**Task**
Output every line below exactly, please, omitting pictures.

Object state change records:
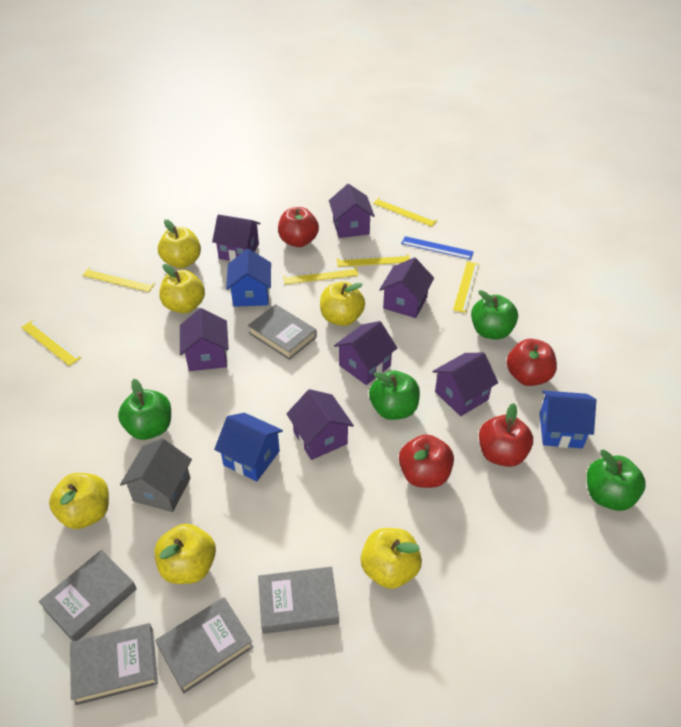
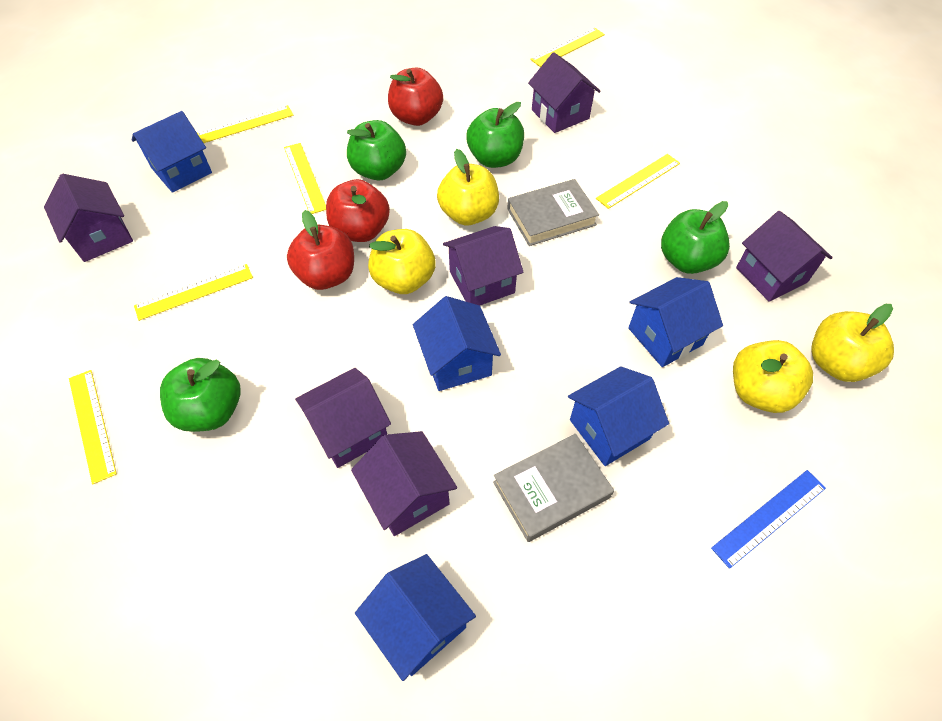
blue house: 3 -> 5
grey book: 5 -> 2
grey house: 1 -> 0
purple house: 7 -> 6
red apple: 4 -> 3
yellow apple: 6 -> 4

**Your response**
blue house: 3 -> 5
grey book: 5 -> 2
grey house: 1 -> 0
purple house: 7 -> 6
red apple: 4 -> 3
yellow apple: 6 -> 4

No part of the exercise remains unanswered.